Type out the records again, exactly as they are.

=======

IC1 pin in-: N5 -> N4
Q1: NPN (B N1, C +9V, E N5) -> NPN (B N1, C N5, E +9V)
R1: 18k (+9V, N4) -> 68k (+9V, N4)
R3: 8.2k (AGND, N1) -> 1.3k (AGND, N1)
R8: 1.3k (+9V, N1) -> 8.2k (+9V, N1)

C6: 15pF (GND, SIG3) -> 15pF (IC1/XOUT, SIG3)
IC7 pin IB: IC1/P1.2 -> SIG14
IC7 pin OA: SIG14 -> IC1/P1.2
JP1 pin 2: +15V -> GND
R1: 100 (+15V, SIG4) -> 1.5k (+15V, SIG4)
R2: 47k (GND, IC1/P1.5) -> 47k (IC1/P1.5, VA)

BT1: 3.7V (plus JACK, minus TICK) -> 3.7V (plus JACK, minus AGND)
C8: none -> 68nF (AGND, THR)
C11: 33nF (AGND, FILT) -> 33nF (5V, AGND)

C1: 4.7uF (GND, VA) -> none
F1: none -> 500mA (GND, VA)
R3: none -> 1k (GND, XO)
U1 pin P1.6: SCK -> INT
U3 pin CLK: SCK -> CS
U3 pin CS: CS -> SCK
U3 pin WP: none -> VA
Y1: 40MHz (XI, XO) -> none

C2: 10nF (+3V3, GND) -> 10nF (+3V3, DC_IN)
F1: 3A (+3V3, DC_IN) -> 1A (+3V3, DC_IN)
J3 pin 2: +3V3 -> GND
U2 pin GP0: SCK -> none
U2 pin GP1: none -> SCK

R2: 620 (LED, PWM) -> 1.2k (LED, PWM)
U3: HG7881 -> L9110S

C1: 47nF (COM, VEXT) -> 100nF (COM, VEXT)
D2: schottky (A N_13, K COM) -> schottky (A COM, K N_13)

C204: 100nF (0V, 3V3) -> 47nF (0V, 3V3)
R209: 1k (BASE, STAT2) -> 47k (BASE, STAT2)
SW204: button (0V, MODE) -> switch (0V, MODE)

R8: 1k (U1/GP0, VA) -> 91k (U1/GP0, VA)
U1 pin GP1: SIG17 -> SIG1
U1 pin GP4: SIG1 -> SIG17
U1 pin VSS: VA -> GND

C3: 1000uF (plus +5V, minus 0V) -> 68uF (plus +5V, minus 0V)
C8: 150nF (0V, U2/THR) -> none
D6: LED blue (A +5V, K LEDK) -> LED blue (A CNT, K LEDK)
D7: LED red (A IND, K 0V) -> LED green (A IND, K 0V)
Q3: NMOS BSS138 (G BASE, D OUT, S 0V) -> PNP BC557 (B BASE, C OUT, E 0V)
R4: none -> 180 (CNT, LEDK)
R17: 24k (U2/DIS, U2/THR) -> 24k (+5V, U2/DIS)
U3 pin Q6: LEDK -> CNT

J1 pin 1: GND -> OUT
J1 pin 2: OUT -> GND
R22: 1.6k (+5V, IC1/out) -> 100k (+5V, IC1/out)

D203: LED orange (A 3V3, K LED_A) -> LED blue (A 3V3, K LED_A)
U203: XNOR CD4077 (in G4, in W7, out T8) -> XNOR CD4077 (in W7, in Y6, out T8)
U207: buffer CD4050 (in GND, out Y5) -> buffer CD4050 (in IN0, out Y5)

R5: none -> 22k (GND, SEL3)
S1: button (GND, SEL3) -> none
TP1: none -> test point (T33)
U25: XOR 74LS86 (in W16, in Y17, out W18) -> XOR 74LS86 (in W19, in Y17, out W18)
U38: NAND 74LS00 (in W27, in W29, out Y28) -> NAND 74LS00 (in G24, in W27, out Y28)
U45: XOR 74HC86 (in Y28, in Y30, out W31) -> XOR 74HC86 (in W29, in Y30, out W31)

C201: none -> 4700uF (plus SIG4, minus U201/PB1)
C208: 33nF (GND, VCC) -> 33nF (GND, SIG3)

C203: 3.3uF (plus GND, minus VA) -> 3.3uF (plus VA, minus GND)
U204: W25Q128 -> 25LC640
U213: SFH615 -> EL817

=======

** TASK OUTPUT **
IC1 pin in-: N5 -> N4
Q1: NPN (B N1, C +9V, E N5) -> NPN (B N1, C N5, E +9V)
R1: 18k (+9V, N4) -> 68k (+9V, N4)
R3: 8.2k (AGND, N1) -> 1.3k (AGND, N1)
R8: 1.3k (+9V, N1) -> 8.2k (+9V, N1)

C6: 15pF (GND, SIG3) -> 15pF (IC1/XOUT, SIG3)
IC7 pin IB: IC1/P1.2 -> SIG14
IC7 pin OA: SIG14 -> IC1/P1.2
JP1 pin 2: +15V -> GND
R1: 100 (+15V, SIG4) -> 1.5k (+15V, SIG4)
R2: 47k (GND, IC1/P1.5) -> 47k (IC1/P1.5, VA)

BT1: 3.7V (plus JACK, minus TICK) -> 3.7V (plus JACK, minus AGND)
C8: none -> 68nF (AGND, THR)
C11: 33nF (AGND, FILT) -> 33nF (5V, AGND)

C1: 4.7uF (GND, VA) -> none
F1: none -> 500mA (GND, VA)
R3: none -> 1k (GND, XO)
U1 pin P1.6: SCK -> INT
U3 pin CLK: SCK -> CS
U3 pin CS: CS -> SCK
U3 pin WP: none -> VA
Y1: 40MHz (XI, XO) -> none

C2: 10nF (+3V3, GND) -> 10nF (+3V3, DC_IN)
F1: 3A (+3V3, DC_IN) -> 1A (+3V3, DC_IN)
J3 pin 2: +3V3 -> GND
U2 pin GP0: SCK -> none
U2 pin GP1: none -> SCK

R2: 620 (LED, PWM) -> 1.2k (LED, PWM)
U3: HG7881 -> L9110S

C1: 47nF (COM, VEXT) -> 100nF (COM, VEXT)
D2: schottky (A N_13, K COM) -> schottky (A COM, K N_13)

C204: 100nF (0V, 3V3) -> 47nF (0V, 3V3)
R209: 1k (BASE, STAT2) -> 47k (BASE, STAT2)
SW204: button (0V, MODE) -> switch (0V, MODE)

R8: 1k (U1/GP0, VA) -> 91k (U1/GP0, VA)
U1 pin GP1: SIG17 -> SIG1
U1 pin GP4: SIG1 -> SIG17
U1 pin VSS: VA -> GND

C3: 1000uF (plus +5V, minus 0V) -> 68uF (plus +5V, minus 0V)
C8: 150nF (0V, U2/THR) -> none
D6: LED blue (A +5V, K LEDK) -> LED blue (A CNT, K LEDK)
D7: LED red (A IND, K 0V) -> LED green (A IND, K 0V)
Q3: NMOS BSS138 (G BASE, D OUT, S 0V) -> PNP BC557 (B BASE, C OUT, E 0V)
R4: none -> 180 (CNT, LEDK)
R17: 24k (U2/DIS, U2/THR) -> 24k (+5V, U2/DIS)
U3 pin Q6: LEDK -> CNT

J1 pin 1: GND -> OUT
J1 pin 2: OUT -> GND
R22: 1.6k (+5V, IC1/out) -> 100k (+5V, IC1/out)

D203: LED orange (A 3V3, K LED_A) -> LED blue (A 3V3, K LED_A)
U203: XNOR CD4077 (in G4, in W7, out T8) -> XNOR CD4077 (in W7, in Y6, out T8)
U207: buffer CD4050 (in GND, out Y5) -> buffer CD4050 (in IN0, out Y5)

R5: none -> 22k (GND, SEL3)
S1: button (GND, SEL3) -> none
TP1: none -> test point (T33)
U25: XOR 74LS86 (in W16, in Y17, out W18) -> XOR 74LS86 (in W19, in Y17, out W18)
U38: NAND 74LS00 (in W27, in W29, out Y28) -> NAND 74LS00 (in G24, in W27, out Y28)
U45: XOR 74HC86 (in Y28, in Y30, out W31) -> XOR 74HC86 (in W29, in Y30, out W31)

C201: none -> 4700uF (plus SIG4, minus U201/PB1)
C208: 33nF (GND, VCC) -> 33nF (GND, SIG3)

C203: 3.3uF (plus GND, minus VA) -> 3.3uF (plus VA, minus GND)
U204: W25Q128 -> 25LC640
U213: SFH615 -> EL817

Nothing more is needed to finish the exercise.